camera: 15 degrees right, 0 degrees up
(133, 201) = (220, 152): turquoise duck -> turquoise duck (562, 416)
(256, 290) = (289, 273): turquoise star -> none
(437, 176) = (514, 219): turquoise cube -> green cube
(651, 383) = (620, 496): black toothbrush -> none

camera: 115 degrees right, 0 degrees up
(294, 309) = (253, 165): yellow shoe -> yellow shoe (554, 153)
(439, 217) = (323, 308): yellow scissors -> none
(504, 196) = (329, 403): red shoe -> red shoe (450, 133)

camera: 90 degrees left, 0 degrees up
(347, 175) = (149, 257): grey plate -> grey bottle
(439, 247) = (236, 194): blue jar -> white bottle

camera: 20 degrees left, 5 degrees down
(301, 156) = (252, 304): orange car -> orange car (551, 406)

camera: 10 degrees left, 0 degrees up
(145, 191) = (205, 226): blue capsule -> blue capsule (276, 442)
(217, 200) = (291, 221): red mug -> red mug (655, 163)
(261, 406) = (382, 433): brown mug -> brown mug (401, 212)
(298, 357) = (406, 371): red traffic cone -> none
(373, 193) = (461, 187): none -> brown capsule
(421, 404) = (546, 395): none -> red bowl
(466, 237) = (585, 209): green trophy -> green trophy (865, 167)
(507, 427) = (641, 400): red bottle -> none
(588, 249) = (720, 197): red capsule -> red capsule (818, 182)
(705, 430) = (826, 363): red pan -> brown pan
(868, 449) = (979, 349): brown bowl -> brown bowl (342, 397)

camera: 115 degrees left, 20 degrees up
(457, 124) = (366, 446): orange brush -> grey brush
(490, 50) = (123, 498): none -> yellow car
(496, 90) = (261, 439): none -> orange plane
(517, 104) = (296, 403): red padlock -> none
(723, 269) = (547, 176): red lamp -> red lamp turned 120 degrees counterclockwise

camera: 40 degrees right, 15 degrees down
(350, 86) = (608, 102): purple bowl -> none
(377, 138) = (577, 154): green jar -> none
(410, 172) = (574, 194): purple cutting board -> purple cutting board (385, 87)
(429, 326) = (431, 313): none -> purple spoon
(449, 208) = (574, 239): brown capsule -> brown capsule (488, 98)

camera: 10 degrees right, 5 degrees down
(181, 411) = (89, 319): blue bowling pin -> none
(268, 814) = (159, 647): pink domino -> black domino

........

▸ Task details:
Would you transcribe the whole listing, keeping every character the same?

▸ Response to this task:
camera: 15 degrees right, 0 degrees up
(133, 201) = (220, 152): turquoise duck -> turquoise duck (562, 416)
(256, 290) = (289, 273): turquoise star -> none
(437, 176) = (514, 219): turquoise cube -> green cube
(651, 383) = (620, 496): black toothbrush -> none

camera: 115 degrees right, 0 degrees up
(294, 309) = (253, 165): yellow shoe -> yellow shoe (554, 153)
(439, 217) = (323, 308): yellow scissors -> none
(504, 196) = (329, 403): red shoe -> red shoe (450, 133)

camera: 90 degrees left, 0 degrees up
(347, 175) = (149, 257): grey plate -> grey bottle
(439, 247) = (236, 194): blue jar -> white bottle

camera: 20 degrees left, 5 degrees down
(301, 156) = (252, 304): orange car -> orange car (551, 406)

camera: 10 degrees left, 0 degrees up
(145, 191) = (205, 226): blue capsule -> blue capsule (276, 442)
(217, 200) = (291, 221): red mug -> red mug (655, 163)
(261, 406) = (382, 433): brown mug -> brown mug (401, 212)
(298, 357) = (406, 371): red traffic cone -> none
(373, 193) = (461, 187): none -> brown capsule
(421, 404) = (546, 395): none -> red bowl
(466, 237) = (585, 209): green trophy -> green trophy (865, 167)
(507, 427) = (641, 400): red bottle -> none
(588, 249) = (720, 197): red capsule -> red capsule (818, 182)
(705, 430) = (826, 363): red pan -> brown pan
(868, 449) = (979, 349): brown bowl -> brown bowl (342, 397)

camera: 115 degrees left, 20 degrees up
(457, 124) = (366, 446): orange brush -> grey brush
(490, 50) = (123, 498): none -> yellow car
(496, 90) = (261, 439): none -> orange plane
(517, 104) = (296, 403): red padlock -> none
(723, 269) = (547, 176): red lamp -> red lamp turned 120 degrees counterclockwise

camera: 40 degrees right, 15 degrees down
(350, 86) = (608, 102): purple bowl -> none
(377, 138) = (577, 154): green jar -> none
(410, 172) = (574, 194): purple cutting board -> purple cutting board (385, 87)
(429, 326) = (431, 313): none -> purple spoon
(449, 208) = (574, 239): brown capsule -> brown capsule (488, 98)

camera: 10 degrees right, 5 degrees down
(181, 411) = (89, 319): blue bowling pin -> none
(268, 814) = (159, 647): pink domino -> black domino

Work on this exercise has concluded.